** Available data **

┄┄┄┄┄┄

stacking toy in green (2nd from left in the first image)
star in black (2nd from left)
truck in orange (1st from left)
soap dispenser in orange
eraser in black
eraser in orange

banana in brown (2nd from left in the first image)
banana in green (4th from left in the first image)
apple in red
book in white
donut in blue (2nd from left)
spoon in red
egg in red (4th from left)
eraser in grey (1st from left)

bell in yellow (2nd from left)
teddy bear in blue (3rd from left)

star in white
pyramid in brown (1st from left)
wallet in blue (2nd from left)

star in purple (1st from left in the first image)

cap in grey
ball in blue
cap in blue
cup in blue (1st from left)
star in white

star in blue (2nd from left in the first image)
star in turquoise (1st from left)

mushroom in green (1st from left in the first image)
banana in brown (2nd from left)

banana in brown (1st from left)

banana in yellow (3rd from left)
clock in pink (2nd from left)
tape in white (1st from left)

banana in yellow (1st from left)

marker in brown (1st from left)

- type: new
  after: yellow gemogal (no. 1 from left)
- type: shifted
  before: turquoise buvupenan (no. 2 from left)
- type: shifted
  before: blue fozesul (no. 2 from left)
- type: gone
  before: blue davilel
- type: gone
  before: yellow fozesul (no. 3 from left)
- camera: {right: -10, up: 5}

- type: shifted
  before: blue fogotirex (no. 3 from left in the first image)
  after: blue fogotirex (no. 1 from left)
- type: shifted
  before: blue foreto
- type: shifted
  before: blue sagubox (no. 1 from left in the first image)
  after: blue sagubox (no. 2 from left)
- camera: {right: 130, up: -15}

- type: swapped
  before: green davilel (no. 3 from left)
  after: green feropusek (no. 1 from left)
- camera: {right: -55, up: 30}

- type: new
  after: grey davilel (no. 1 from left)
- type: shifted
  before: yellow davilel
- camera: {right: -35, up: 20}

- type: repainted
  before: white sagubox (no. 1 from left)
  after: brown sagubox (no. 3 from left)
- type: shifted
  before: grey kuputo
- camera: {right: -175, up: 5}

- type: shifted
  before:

┄┄┄┄┄┄

** What the exercise asks **
Filter the records above for the string "fozesul" and copy each matching line.

** Result of the exercise **
  before: blue fozesul (no. 2 from left)
  before: yellow fozesul (no. 3 from left)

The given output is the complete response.